• Your assignment: Below are some entries; reproduce them exactly and leave every picture out.

::: Supplied material

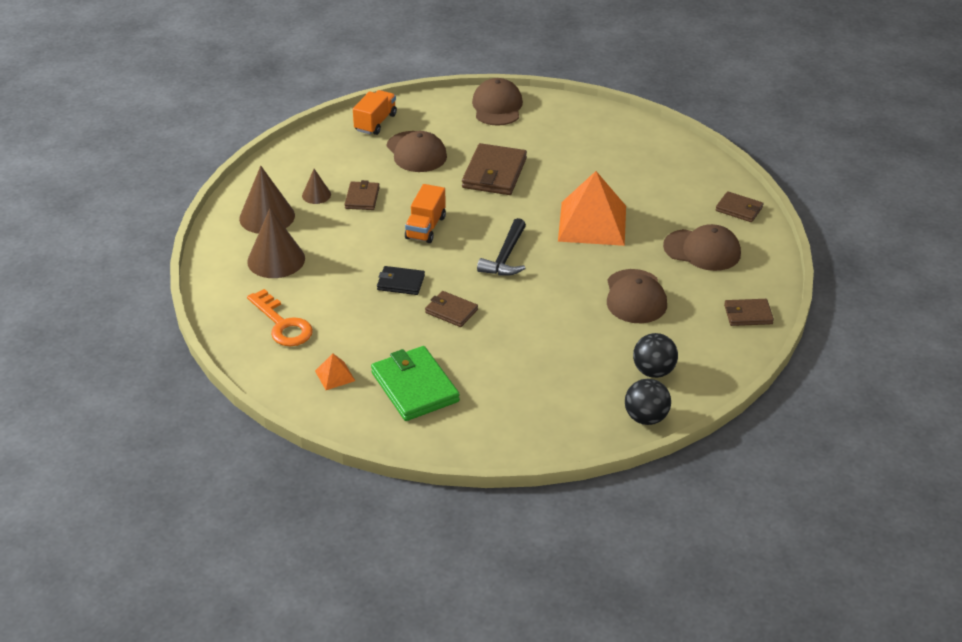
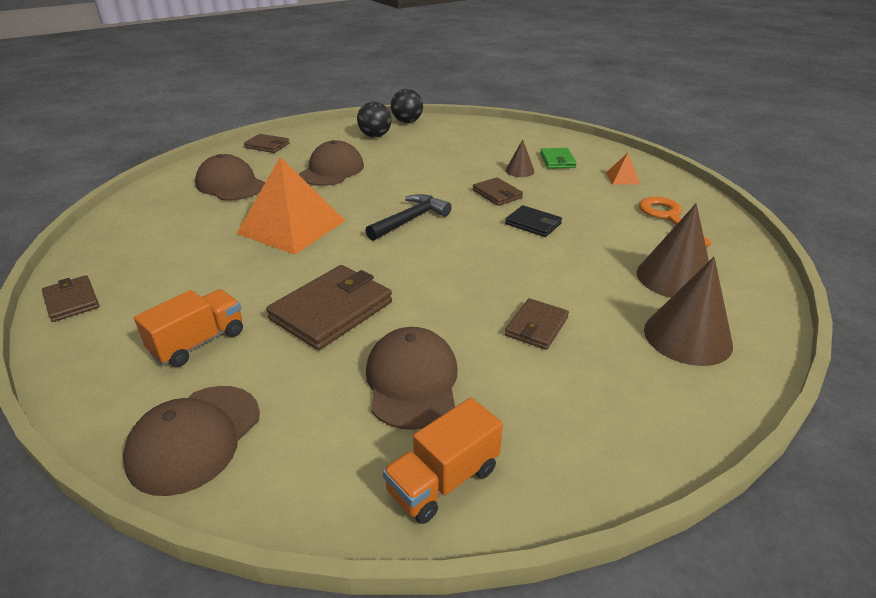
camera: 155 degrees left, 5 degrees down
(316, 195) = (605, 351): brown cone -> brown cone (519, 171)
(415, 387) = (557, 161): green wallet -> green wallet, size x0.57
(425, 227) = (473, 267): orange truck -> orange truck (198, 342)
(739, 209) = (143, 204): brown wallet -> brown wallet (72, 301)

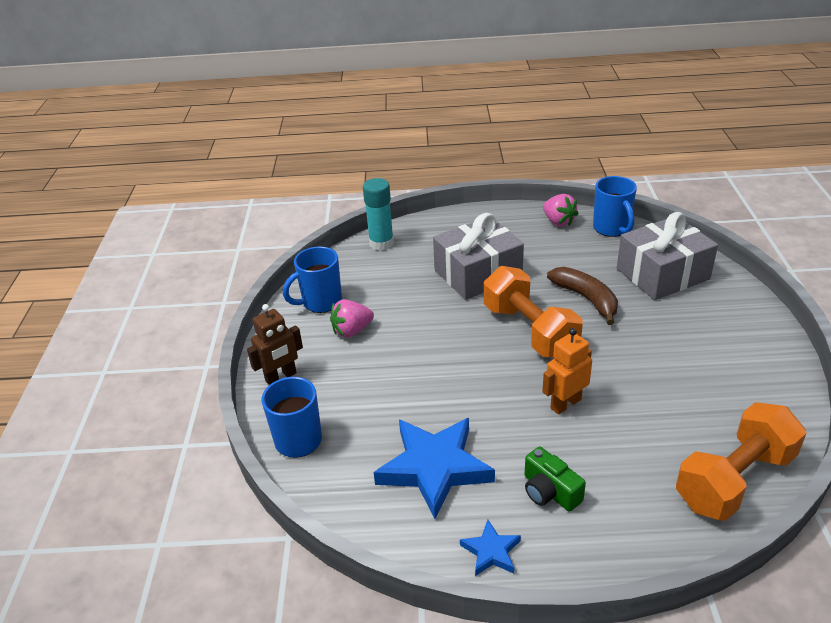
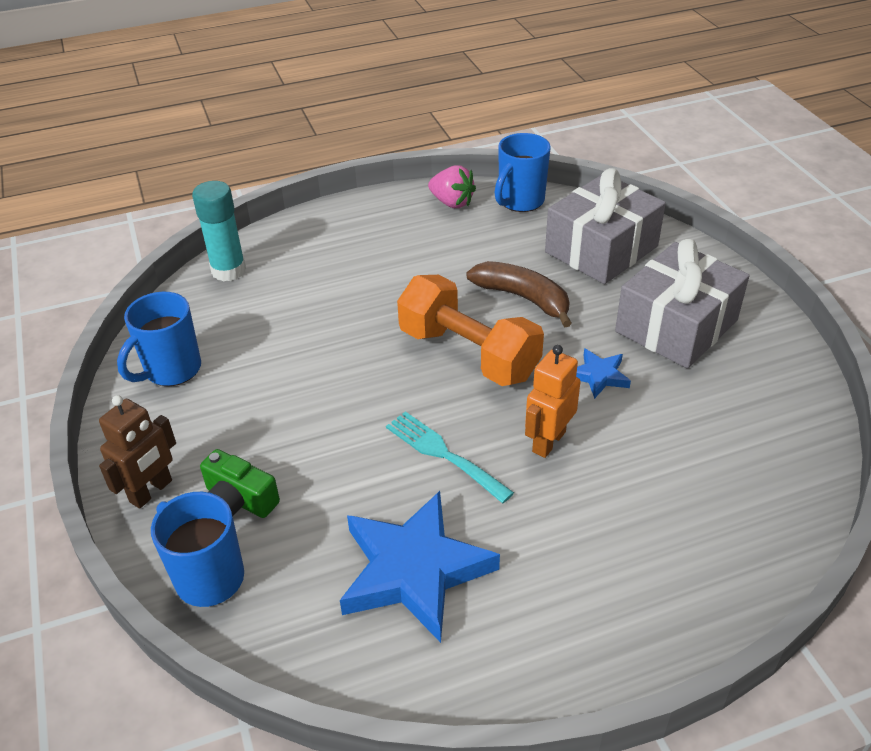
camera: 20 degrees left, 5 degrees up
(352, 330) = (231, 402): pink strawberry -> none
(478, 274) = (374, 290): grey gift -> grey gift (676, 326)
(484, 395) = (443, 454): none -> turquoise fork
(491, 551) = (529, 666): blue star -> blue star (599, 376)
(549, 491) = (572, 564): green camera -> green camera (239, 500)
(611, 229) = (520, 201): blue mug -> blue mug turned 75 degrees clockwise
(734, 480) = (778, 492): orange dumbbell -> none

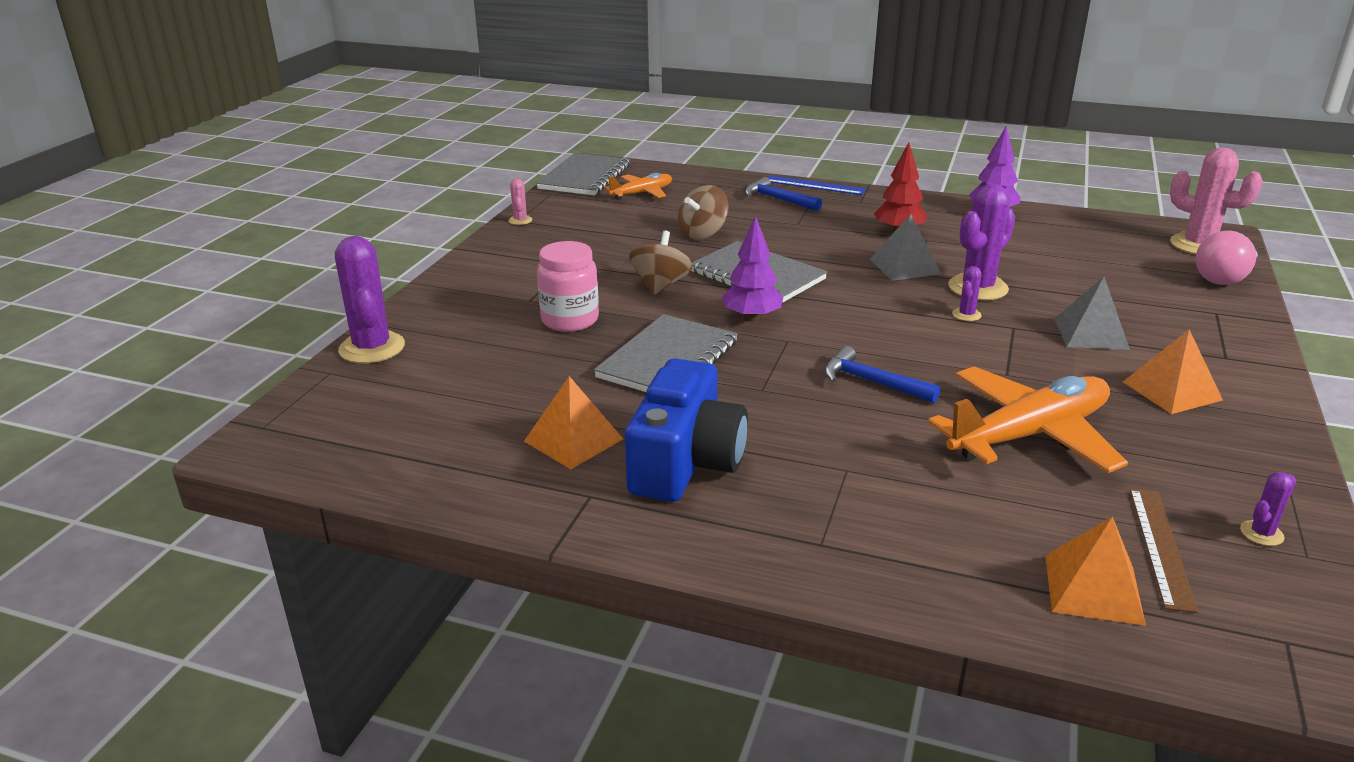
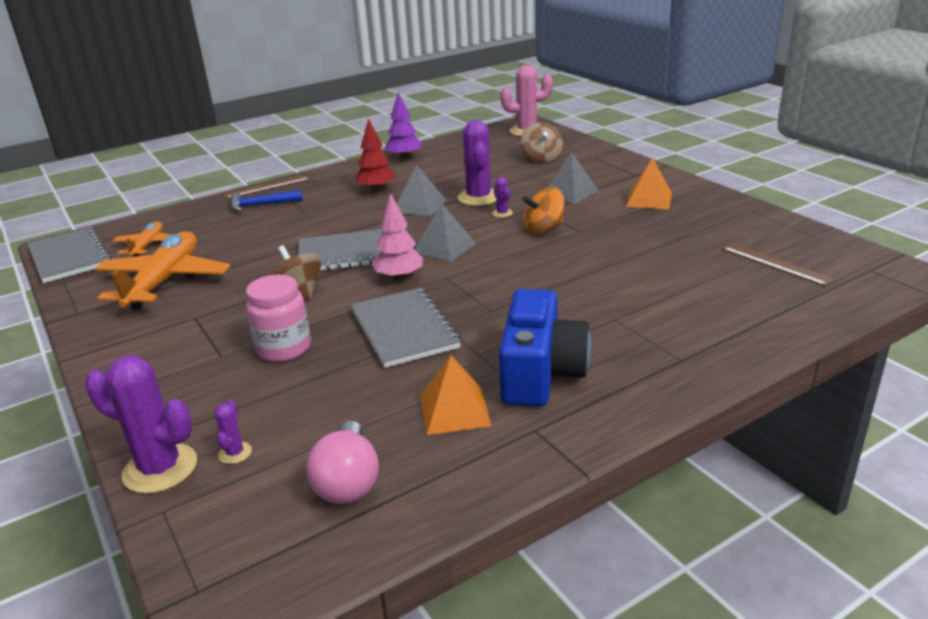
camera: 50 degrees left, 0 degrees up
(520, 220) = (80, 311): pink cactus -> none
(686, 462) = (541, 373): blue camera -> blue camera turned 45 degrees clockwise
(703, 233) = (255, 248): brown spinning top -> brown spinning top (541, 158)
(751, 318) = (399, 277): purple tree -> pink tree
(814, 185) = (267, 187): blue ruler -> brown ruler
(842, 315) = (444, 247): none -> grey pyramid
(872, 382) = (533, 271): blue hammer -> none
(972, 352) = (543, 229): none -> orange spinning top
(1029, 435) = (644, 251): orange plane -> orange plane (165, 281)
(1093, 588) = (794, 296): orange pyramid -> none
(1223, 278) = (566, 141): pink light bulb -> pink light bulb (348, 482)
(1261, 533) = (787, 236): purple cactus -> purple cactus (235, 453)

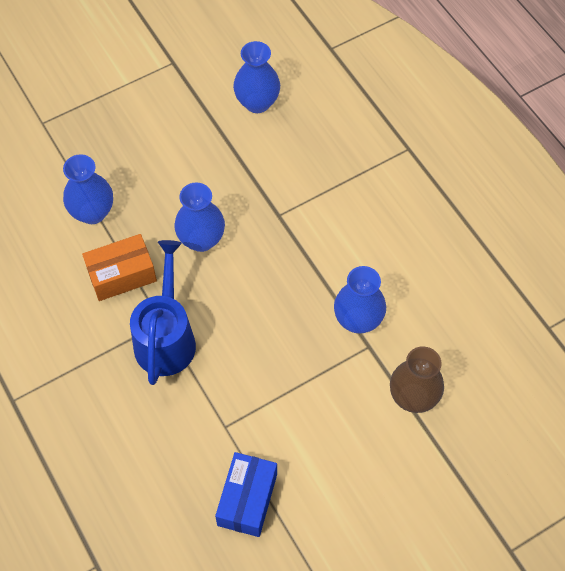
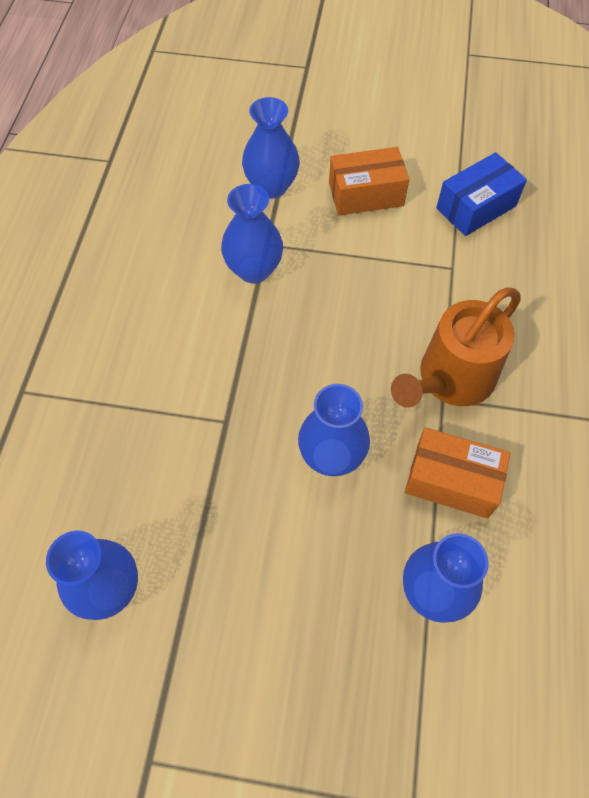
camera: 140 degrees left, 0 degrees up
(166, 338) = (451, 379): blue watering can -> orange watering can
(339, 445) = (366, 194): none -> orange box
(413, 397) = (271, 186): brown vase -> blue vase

::::::

• The answer:
camera: 155 degrees left, 5 degrees down
(316, 195) = (605, 351): brown cone -> brown cone (519, 171)
(415, 387) = (557, 161): green wallet -> green wallet, size x0.57
(425, 227) = (473, 267): orange truck -> orange truck (198, 342)
(739, 209) = (143, 204): brown wallet -> brown wallet (72, 301)

camera: 20 degrees left, 5 degrees up
(352, 330) = (231, 402): pink strawberry -> none
(478, 274) = (374, 290): grey gift -> grey gift (676, 326)
(484, 395) = (443, 454): none -> turquoise fork
(491, 551) = (529, 666): blue star -> blue star (599, 376)
(549, 491) = (572, 564): green camera -> green camera (239, 500)
(611, 229) = (520, 201): blue mug -> blue mug turned 75 degrees clockwise
(734, 480) = (778, 492): orange dumbbell -> none

camera: 50 degrees left, 0 degrees up
(520, 220) = (80, 311): pink cactus -> none
(686, 462) = (541, 373): blue camera -> blue camera turned 45 degrees clockwise
(703, 233) = (255, 248): brown spinning top -> brown spinning top (541, 158)
(751, 318) = (399, 277): purple tree -> pink tree
(814, 185) = (267, 187): blue ruler -> brown ruler
(842, 315) = (444, 247): none -> grey pyramid
(872, 382) = (533, 271): blue hammer -> none
(972, 352) = (543, 229): none -> orange spinning top
(1029, 435) = (644, 251): orange plane -> orange plane (165, 281)
(1093, 588) = (794, 296): orange pyramid -> none
(1223, 278) = (566, 141): pink light bulb -> pink light bulb (348, 482)
(1261, 533) = (787, 236): purple cactus -> purple cactus (235, 453)

camera: 140 degrees left, 0 degrees up
(166, 338) = (451, 379): blue watering can -> orange watering can
(339, 445) = (366, 194): none -> orange box
(413, 397) = (271, 186): brown vase -> blue vase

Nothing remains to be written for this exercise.